## Data listing

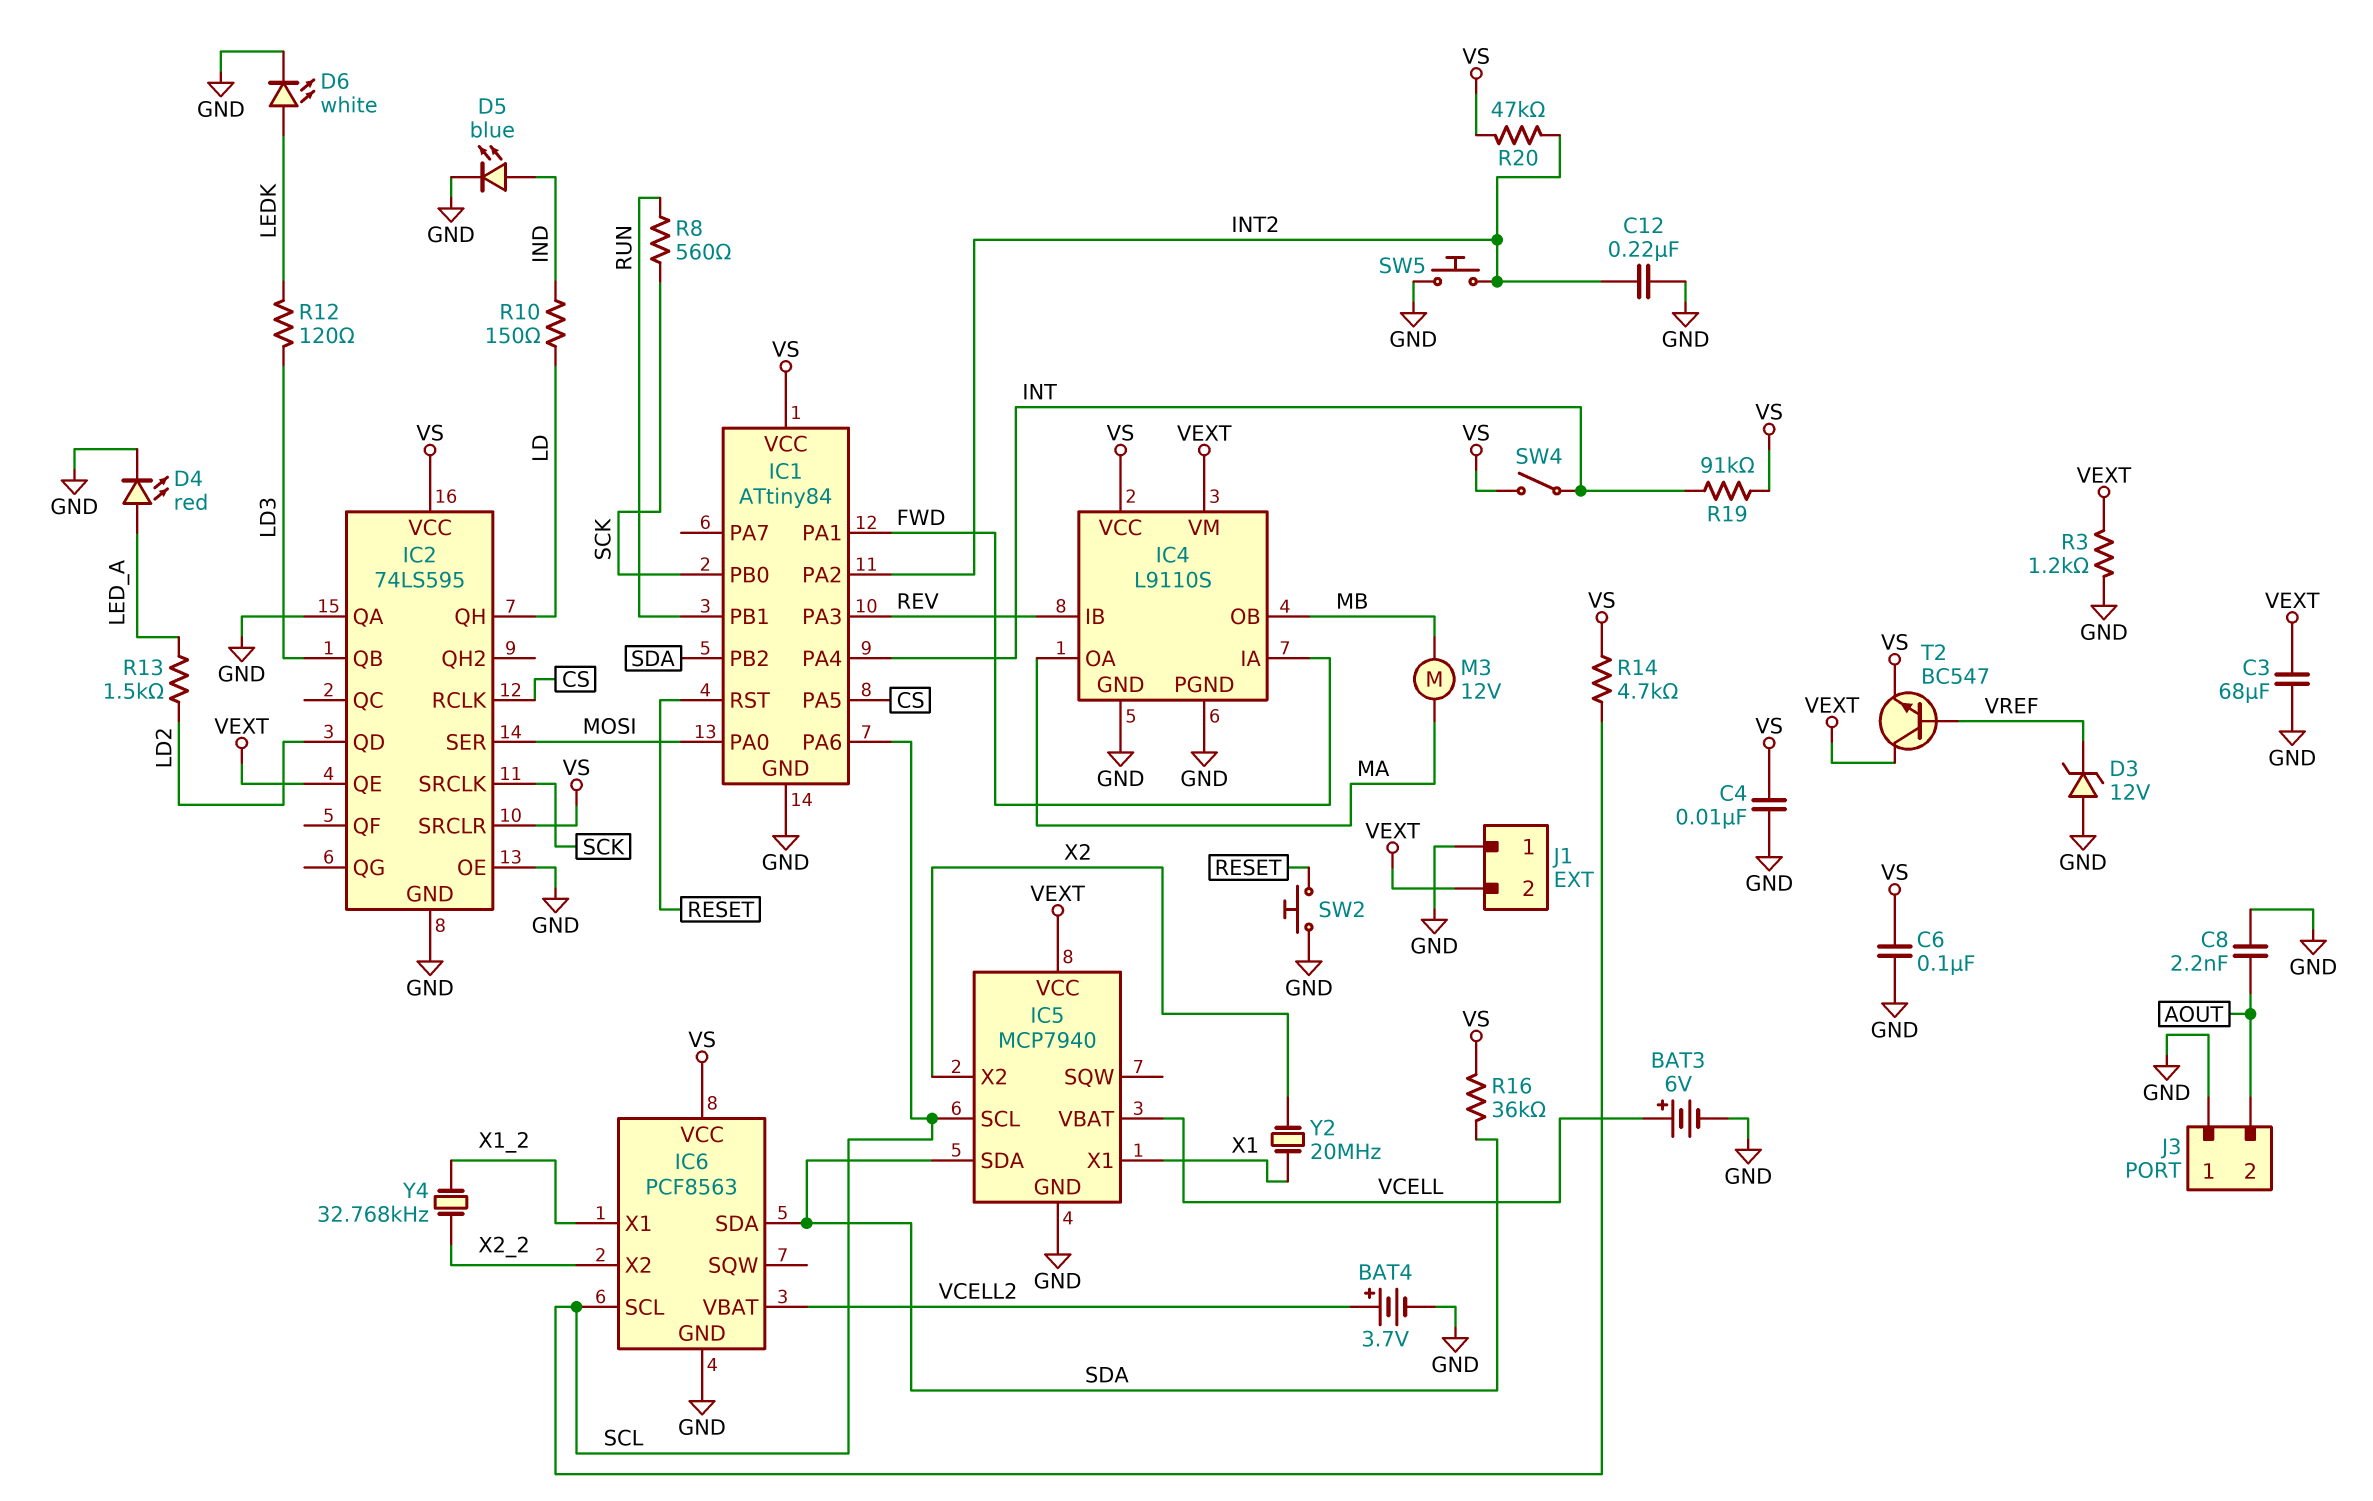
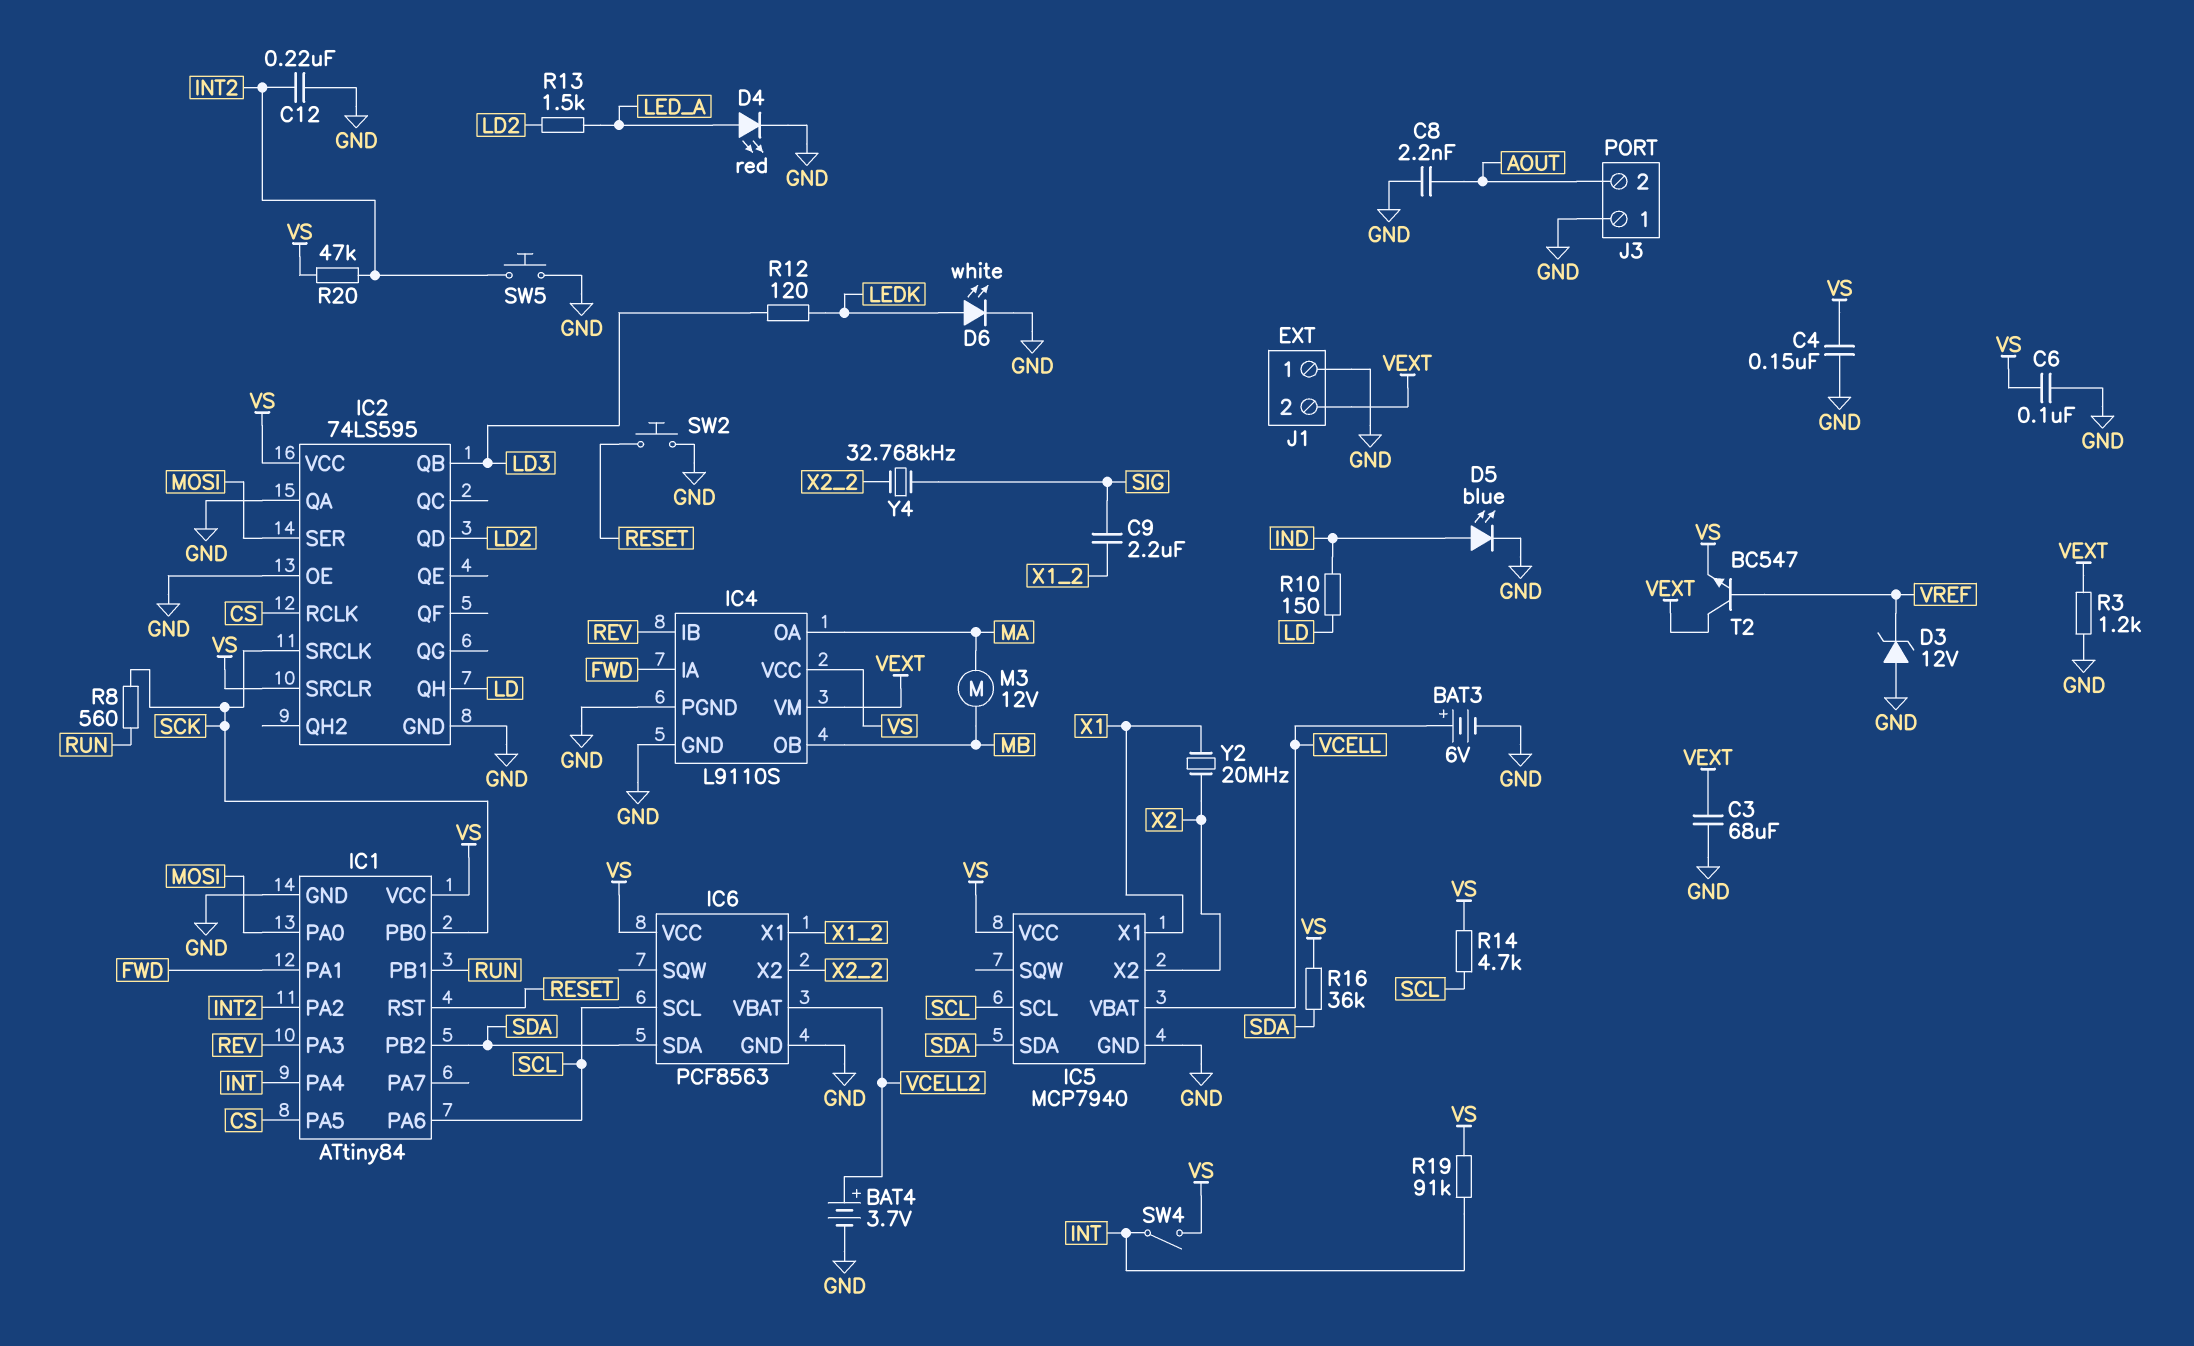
C4: 10nF (GND, VS) -> 150nF (GND, VS)
C9: none -> 2.2uF (SIG, X1_2)
IC2 pin QE: VEXT -> none
IC5 pin VCC: VEXT -> VS
Y4: 32.768kHz (X1_2, X2_2) -> 32.768kHz (SIG, X2_2)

## Task brief
Your task is to write out, exactly, the line that holds "IC2 pin QE: VEXT -> none" and every line after it until the records end.

## Response area
IC2 pin QE: VEXT -> none
IC5 pin VCC: VEXT -> VS
Y4: 32.768kHz (X1_2, X2_2) -> 32.768kHz (SIG, X2_2)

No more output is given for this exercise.